> [What to produce]
Starting at the line where "IR1 pin OUT: D6 -> D5" occurs, reproduce each line through the end of the entries below exactly. Omit every picture.

(Data for review begins)

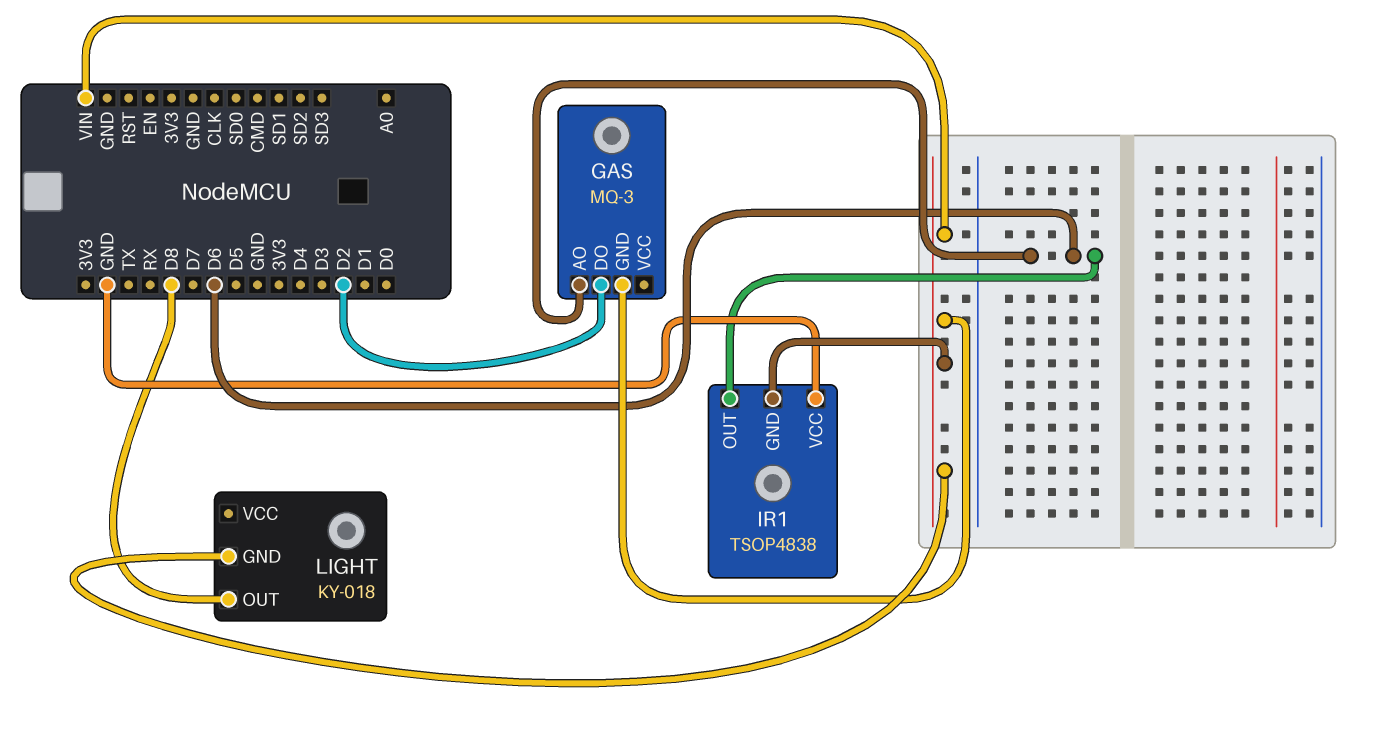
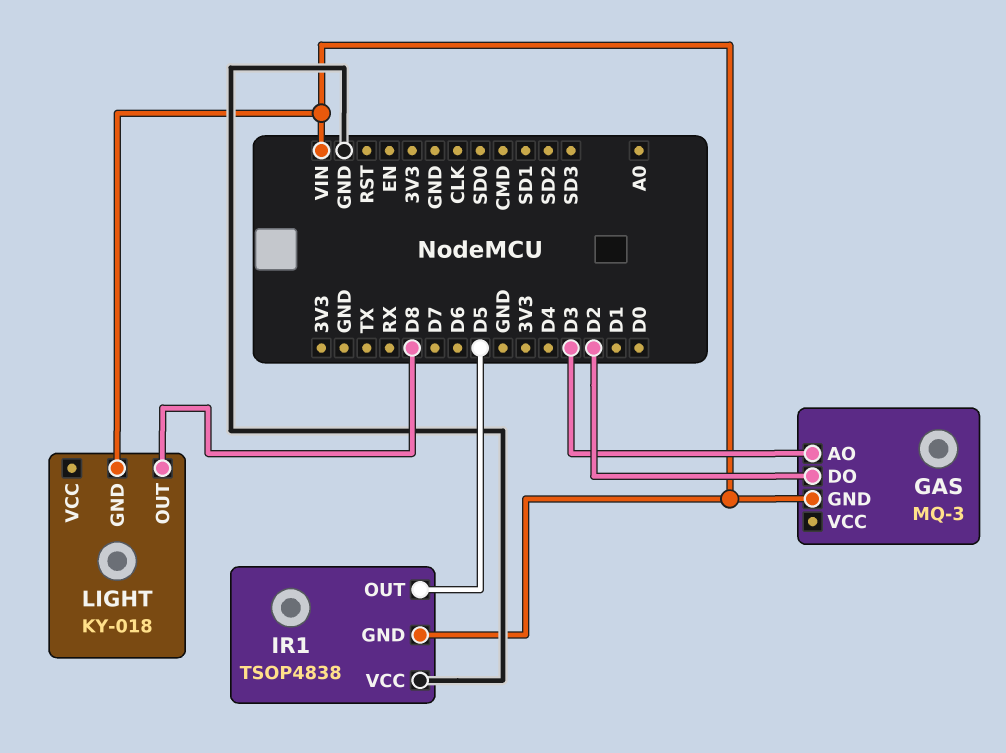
GAS pin AO: D6 -> D3
IR1 pin OUT: D6 -> D5

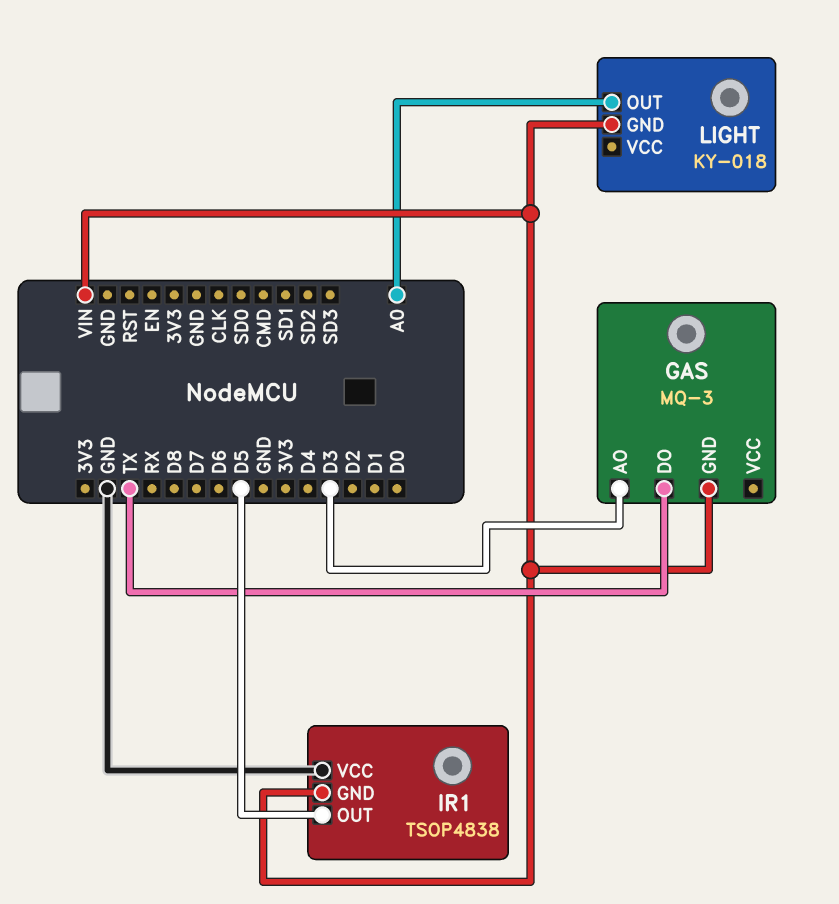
GAS pin DO: D2 -> TX
LIGHT pin OUT: D8 -> A0

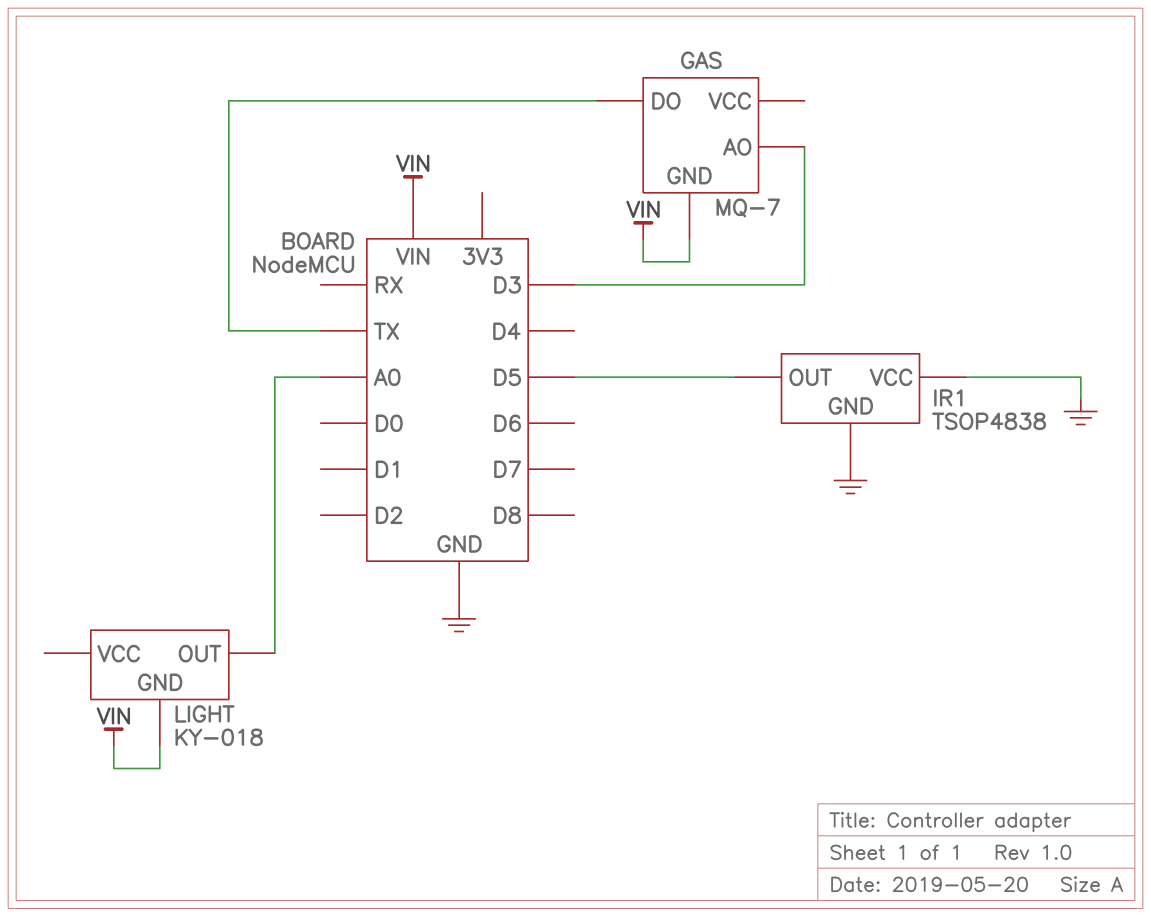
GAS: MQ-3 -> MQ-7
IR1 pin GND: VIN -> GND

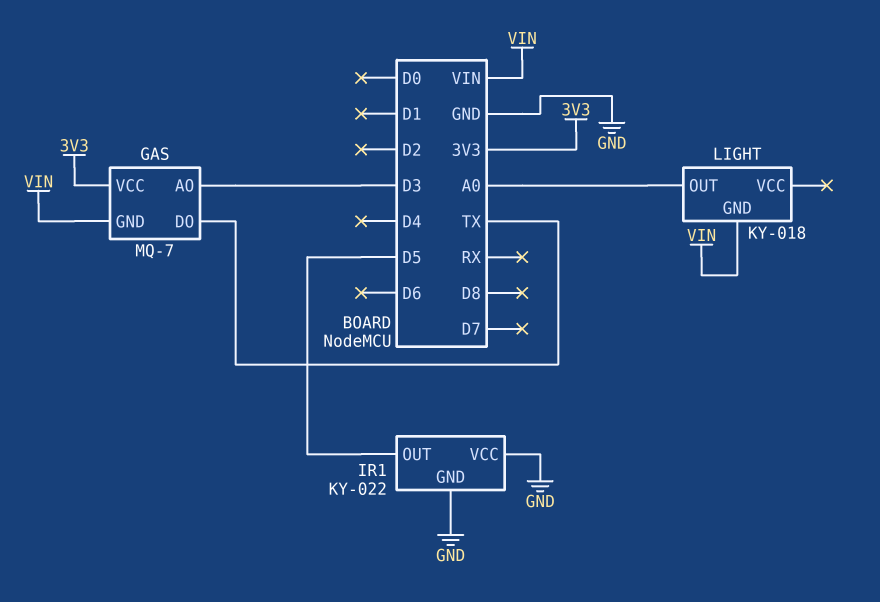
GAS pin VCC: none -> 3V3
IR1: TSOP4838 -> KY-022

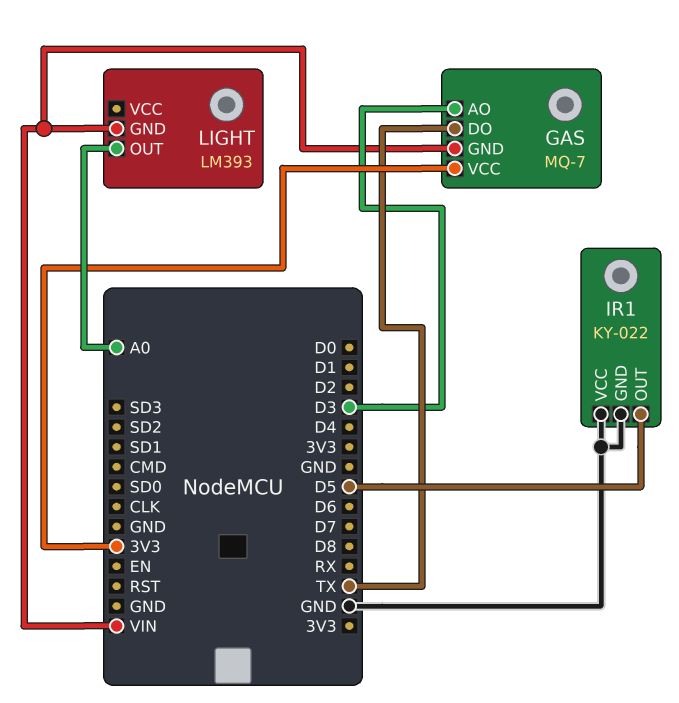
LIGHT: KY-018 -> LM393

(Data for review ends)

> [Expected answer]
IR1 pin OUT: D6 -> D5

GAS pin DO: D2 -> TX
LIGHT pin OUT: D8 -> A0

GAS: MQ-3 -> MQ-7
IR1 pin GND: VIN -> GND

GAS pin VCC: none -> 3V3
IR1: TSOP4838 -> KY-022

LIGHT: KY-018 -> LM393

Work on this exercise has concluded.